## Exercise
Each line that includes the word "tile" should be copied from the records.
Top of Input
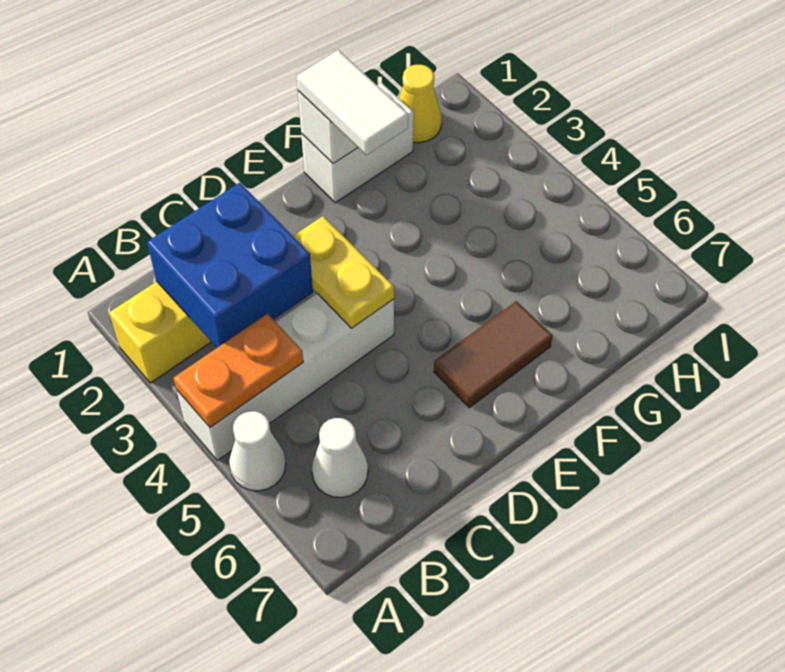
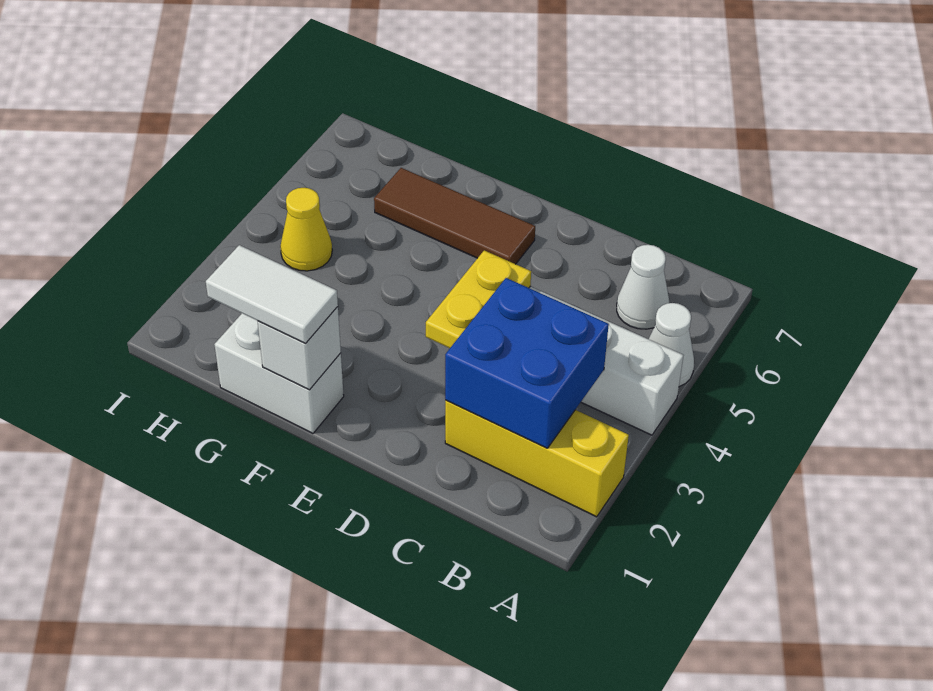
orange plate A4:B4 level 2 -> none
brown tile E6:F6 level 1 -> brown tile E6:G6 level 1
white tile F1:F2 level 3 -> white tile F1:G1 level 3
yellow cone H1 level 1 -> yellow cone H4 level 1

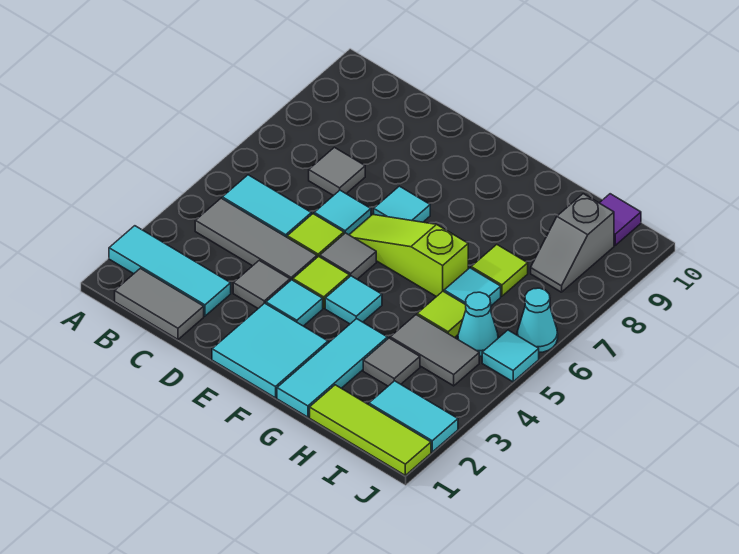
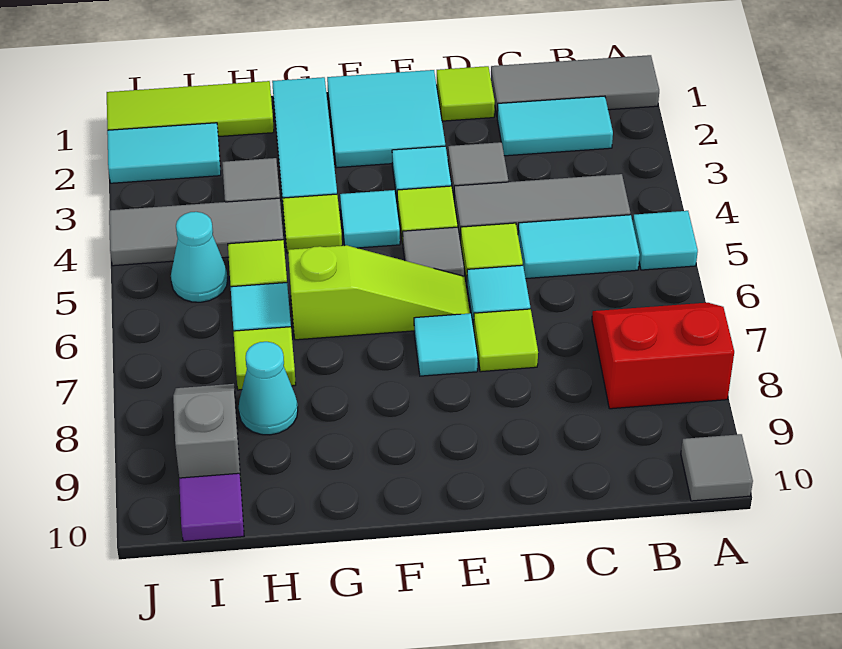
cyan tile A2:C2 level 1 -> cyan tile B2:C2 level 1
none -> red slope A7:B8 level 1 top 8
grey tile B1:C1 level 1 -> grey tile A1:C1 level 1
grey tile C7 level 1 -> grey tile A10 level 1
none -> lime tile D1 level 1
none -> lime tile D7 level 1
none -> lime tile G4 level 1
grey tile H4:I4 level 1 -> grey tile H4:J4 level 1
cyan tile J5 level 1 -> cyan tile A5 level 1
cyan cone J6 level 1 -> cyan cone H8 level 1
Bottom of Input
## Solution to this exercise
brown tile E6:F6 level 1 -> brown tile E6:G6 level 1
white tile F1:F2 level 3 -> white tile F1:G1 level 3
cyan tile A2:C2 level 1 -> cyan tile B2:C2 level 1
grey tile B1:C1 level 1 -> grey tile A1:C1 level 1
grey tile C7 level 1 -> grey tile A10 level 1
none -> lime tile D1 level 1
none -> lime tile D7 level 1
none -> lime tile G4 level 1
grey tile H4:I4 level 1 -> grey tile H4:J4 level 1
cyan tile J5 level 1 -> cyan tile A5 level 1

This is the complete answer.